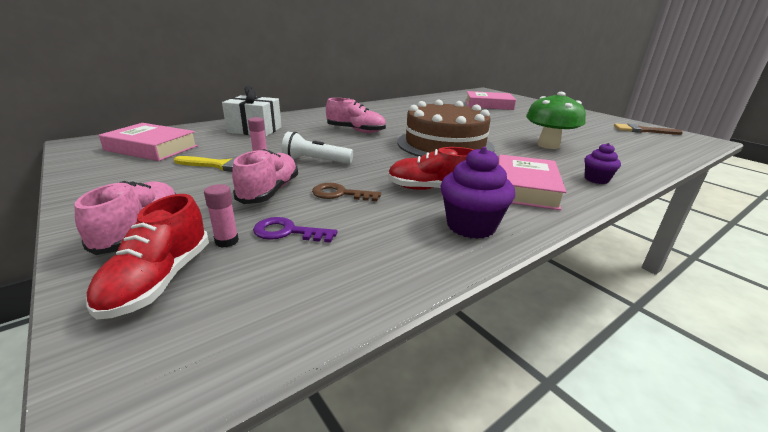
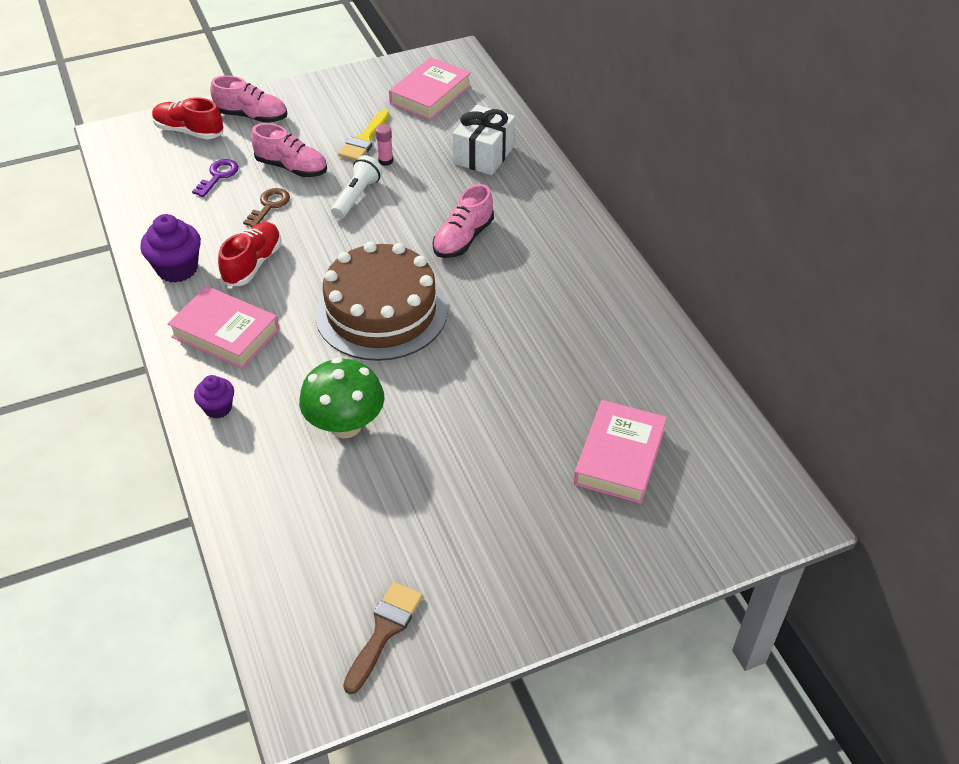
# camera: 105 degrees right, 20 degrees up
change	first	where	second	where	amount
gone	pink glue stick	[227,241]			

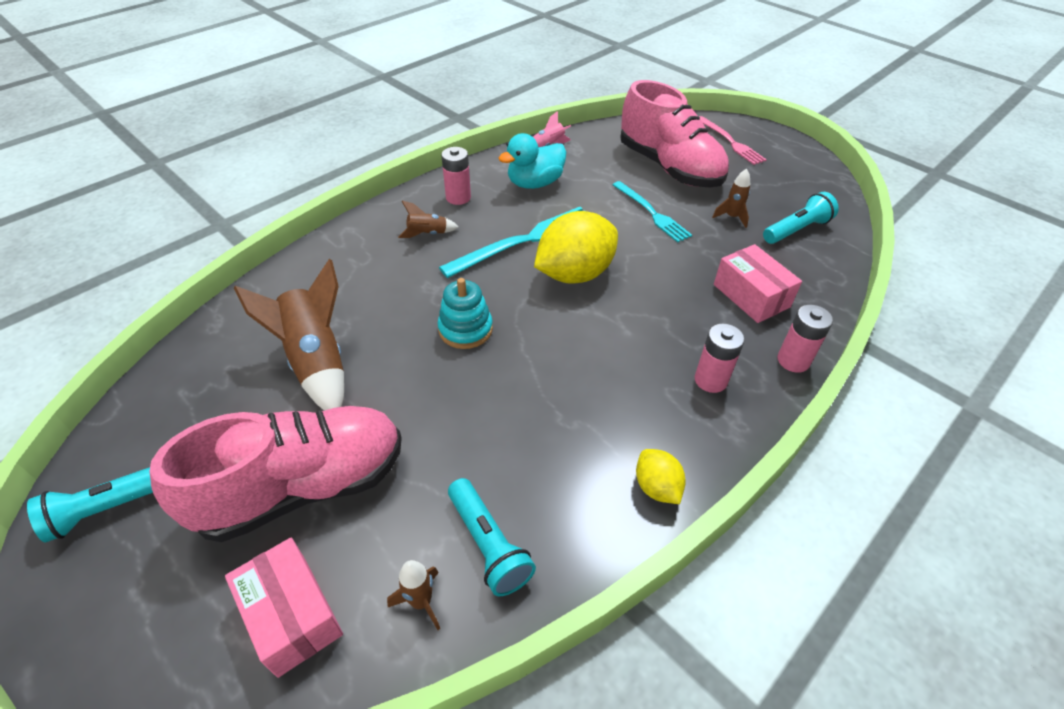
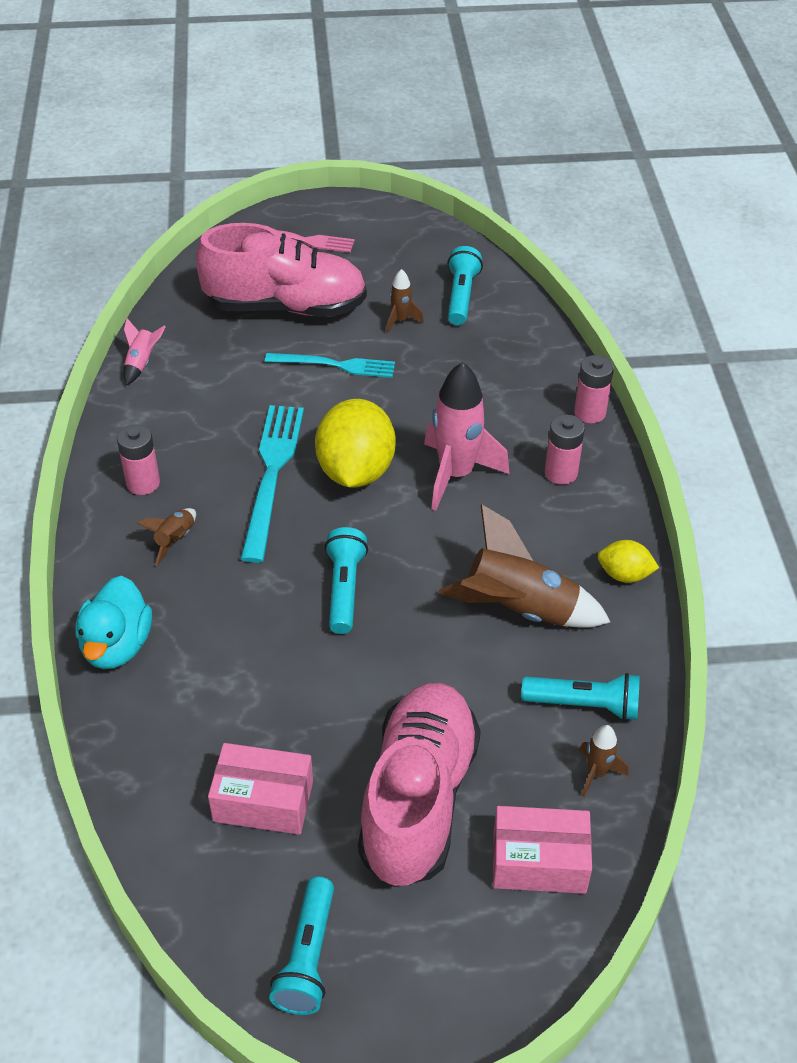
# camera: 50 degrees left, 0 degrees up
change	first	where	second	where	amount
shifted	brown rocket	[316,361]		[519,609]	
swapped	turquoise stacking toy	[465,329]	turquoise flashlight	[344,589]	
shifted	turquoise duck	[534,183]		[117,645]	
shifted	pink box	[751,296]		[263,801]	
new			pink rocket	[456,474]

-=-=-=-=-

When you repeat the data, keep every line exact and drop the images.

## Exercise response:
# camera: 105 degrees right, 20 degrees up
change	first	where	second	where	amount
gone	pink glue stick	[227,241]			

# camera: 50 degrees left, 0 degrees up
change	first	where	second	where	amount
shifted	brown rocket	[316,361]		[519,609]	
swapped	turquoise stacking toy	[465,329]	turquoise flashlight	[344,589]	
shifted	turquoise duck	[534,183]		[117,645]	
shifted	pink box	[751,296]		[263,801]	
new			pink rocket	[456,474]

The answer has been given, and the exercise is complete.